----- SUPPLIED RECORDS -----

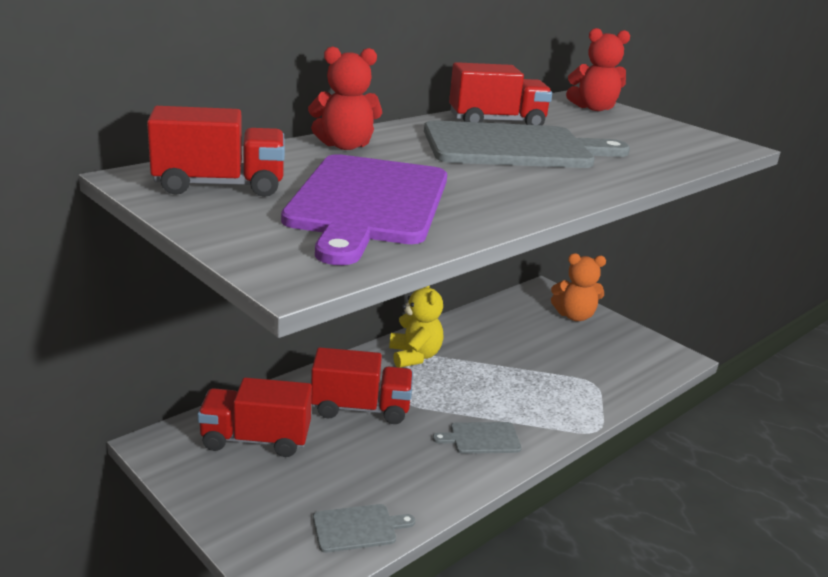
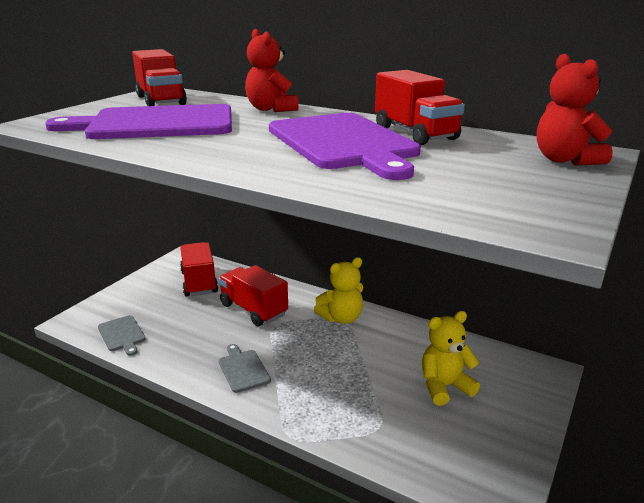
camera: 75 degrees right, 0 degrees up
red truck [311,347,413,424] -> red truck turned 150 degrees clockwise [218,265,288,326]
grey cutting board [424,120,630,168] -> purple cutting board [269,113,421,180]
orange teddy bear [551,253,606,321] -> none
none -> yellow teddy bear [422,311,480,406]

-----

◆ **DIRECTIONS**:
Your copy should match the records word for word, with the pictures removed.

◆ **SOLUTION FOR THIS TASK**:
camera: 75 degrees right, 0 degrees up
red truck [311,347,413,424] -> red truck turned 150 degrees clockwise [218,265,288,326]
grey cutting board [424,120,630,168] -> purple cutting board [269,113,421,180]
orange teddy bear [551,253,606,321] -> none
none -> yellow teddy bear [422,311,480,406]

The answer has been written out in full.